BEGIN

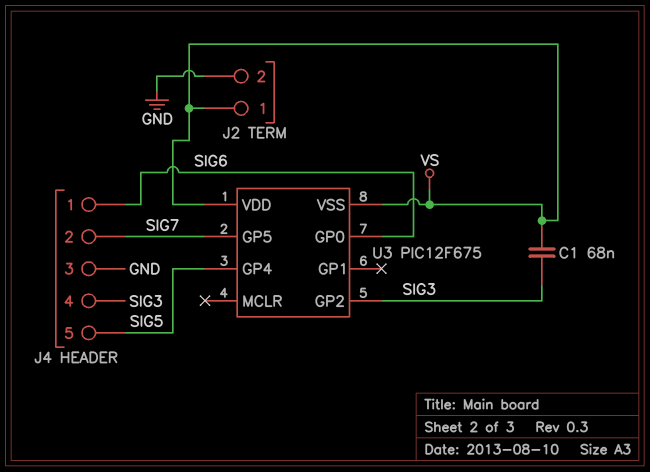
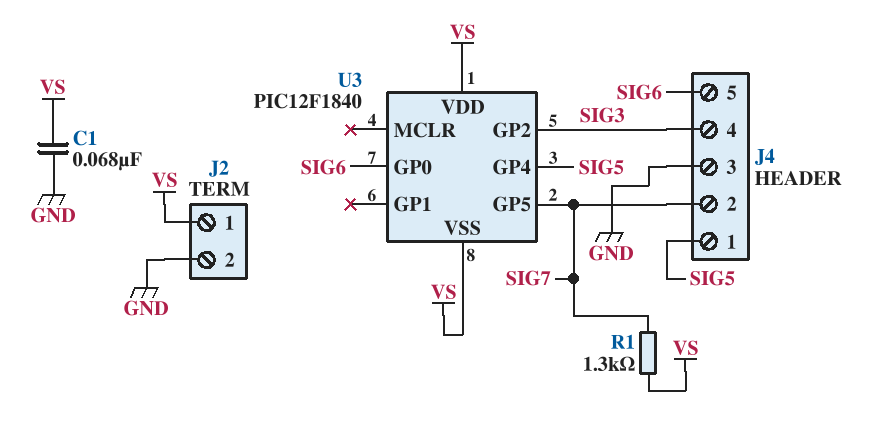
C1: 68nF (SIG3, VS) -> 68nF (GND, VS)
J4 pin 1: SIG6 -> SIG5
J4 pin 5: SIG5 -> SIG6
R1: none -> 1.3k (SIG7, VS)
U3: PIC12F675 -> PIC12F1840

END

**ACTIVITY**
No picture is to appear in the copy; every entry above is otherwise to be printed verbatim.

**OUTPUT BELOW**
C1: 68nF (SIG3, VS) -> 68nF (GND, VS)
J4 pin 1: SIG6 -> SIG5
J4 pin 5: SIG5 -> SIG6
R1: none -> 1.3k (SIG7, VS)
U3: PIC12F675 -> PIC12F1840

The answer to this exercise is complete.